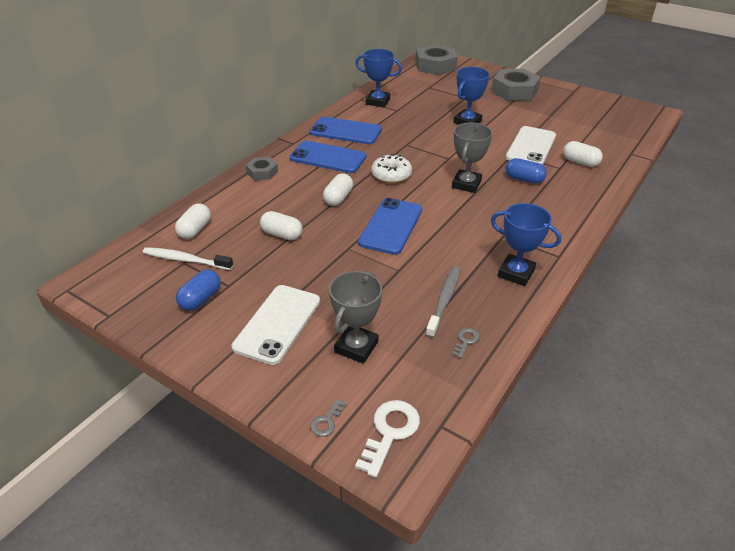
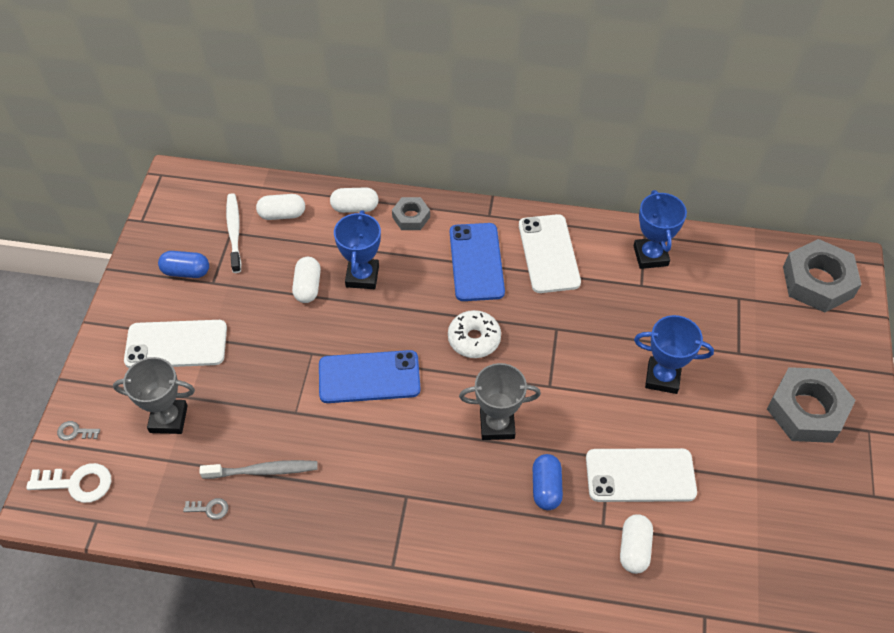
camera: 65 degrees right, 15 degrees up
(338, 198) = (398, 307): white capsule -> white capsule (355, 207)
(346, 131) = (549, 254): blue phone -> white phone
(516, 273) = (338, 527): blue trophy -> blue trophy (362, 276)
┄┄┄┄┄┄┄┄┄┄┄┄┄┄┄┄┄┄┄┄
Check each line above for the string "white" and report how many lines have it, giving only the number.

**Answer**
2